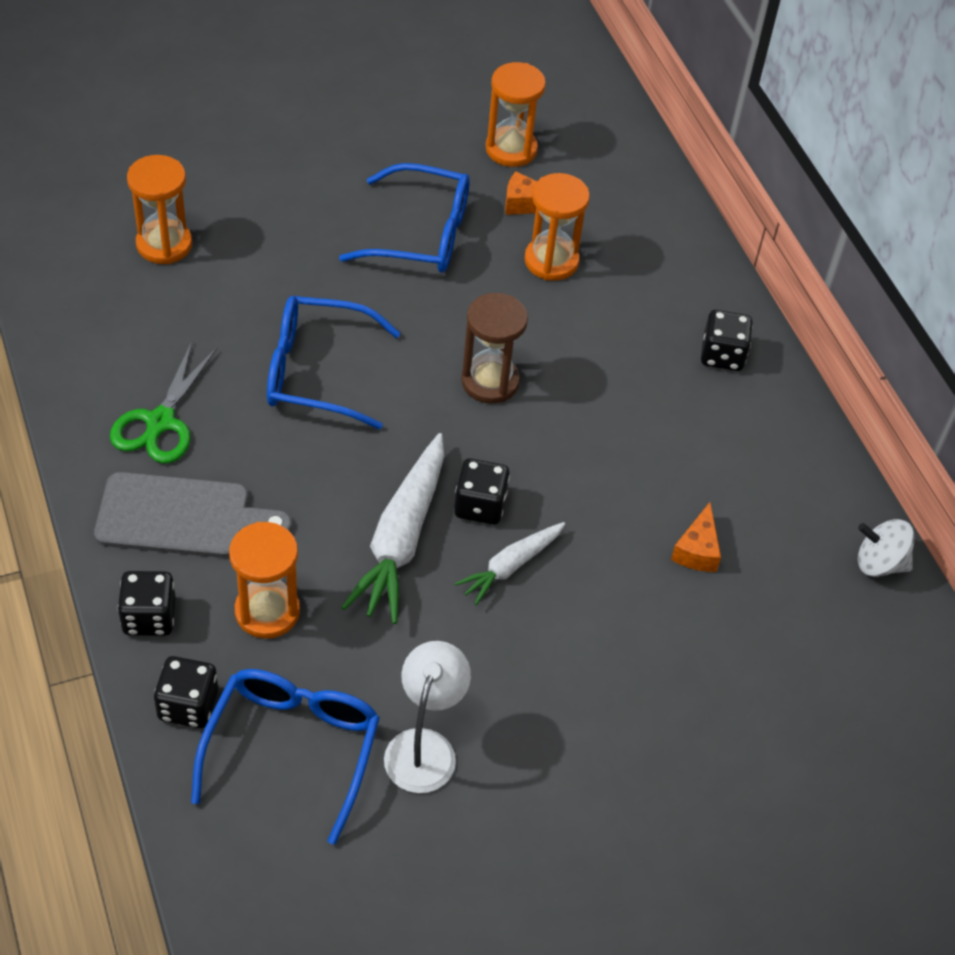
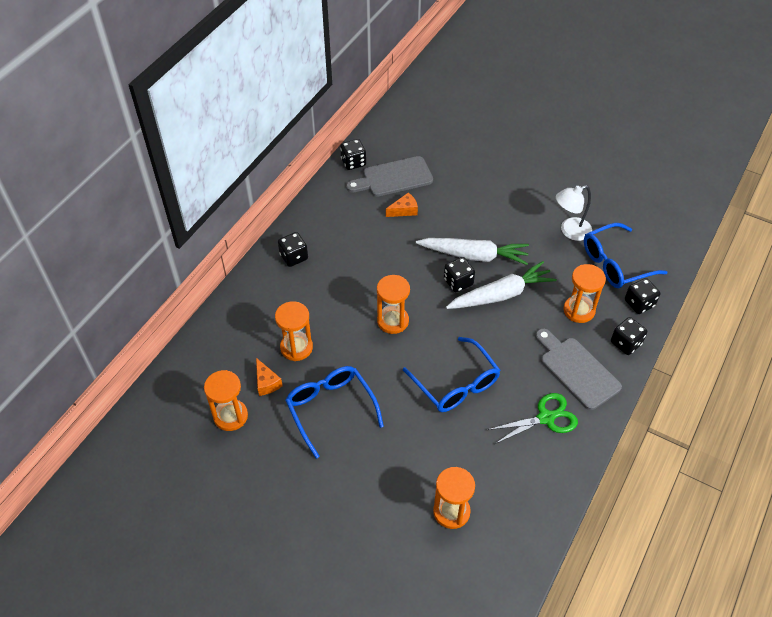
camera: 125 degrees left, 0 degrees up
(490, 381) = (393, 321): brown hourglass -> orange hourglass
(511, 566) = (474, 255): white carrot -> white carrot, size x1.73
(790, 592) = (393, 178): none -> grey cutting board
(879, 563) = (353, 162): white spinning top -> black dice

#####

* **Task description**
Beginning with the line that holds "(490, 381) = (393, 321): brown" and ending with the last line of the data, copy each line exactly and add nothing.

* **Response for this exercise**
(490, 381) = (393, 321): brown hourglass -> orange hourglass
(511, 566) = (474, 255): white carrot -> white carrot, size x1.73
(790, 592) = (393, 178): none -> grey cutting board
(879, 563) = (353, 162): white spinning top -> black dice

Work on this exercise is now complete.